#### Extracted material ####

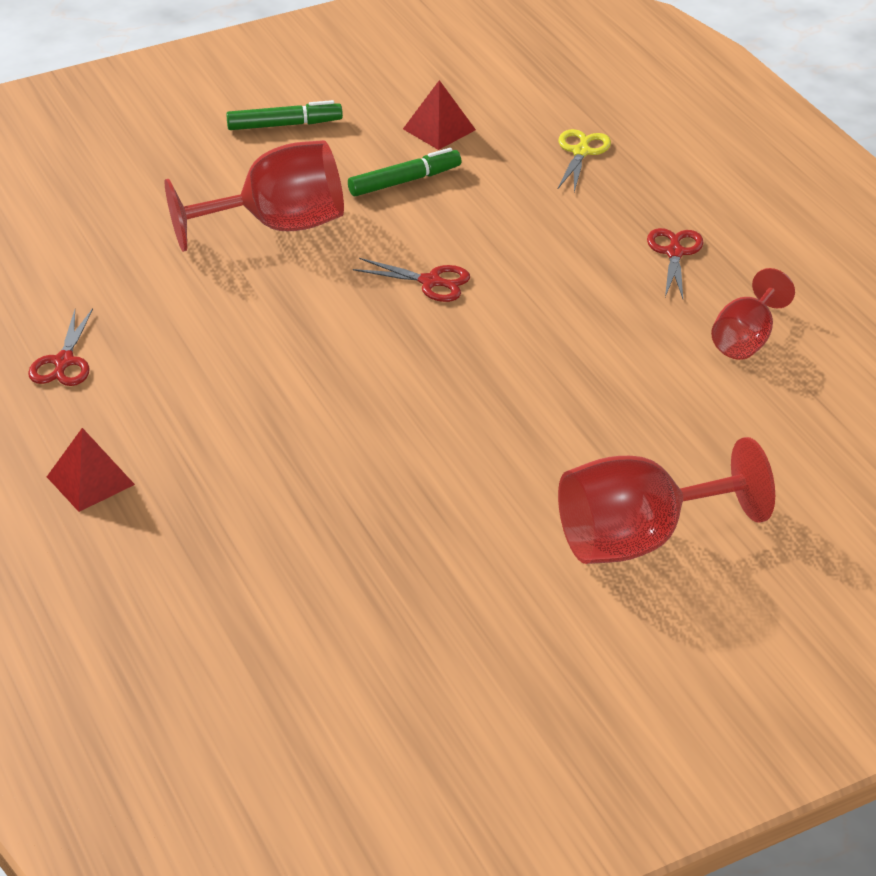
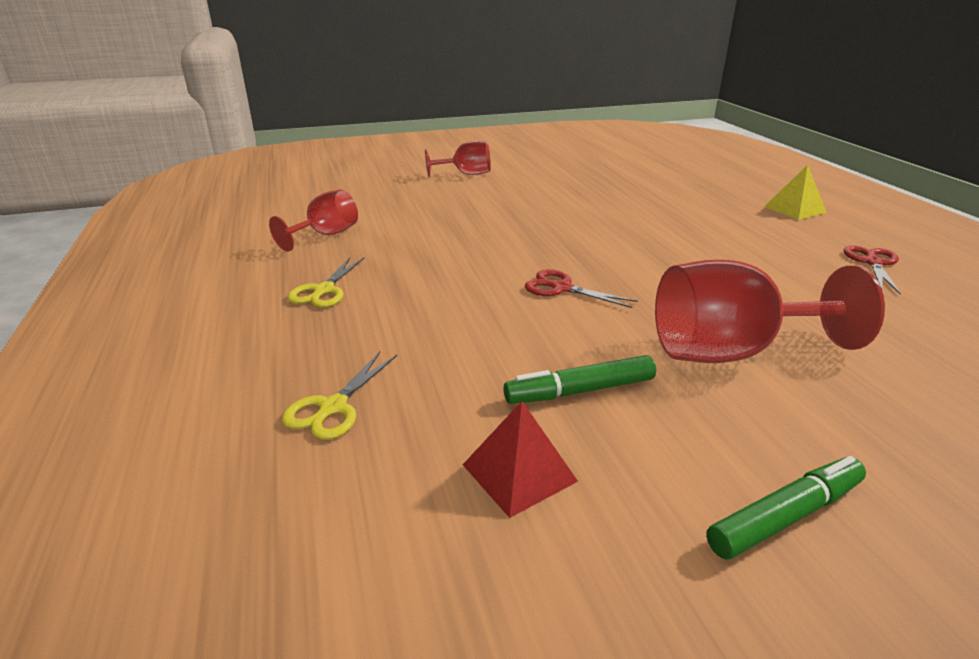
camera: 170 degrees left, 10 degrees down
(90, 480) = (795, 209): red pyramid -> yellow pyramid
(284, 125) = (784, 516): green marker -> green marker turned 150 degrees clockwise
(640, 539) = (465, 174): red goblet -> red goblet, size x0.59
(674, 253) = (324, 290): red scissors -> yellow scissors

####

Requirement: State, as a number only, how many lines in the entries include "degrees".

Your response: 2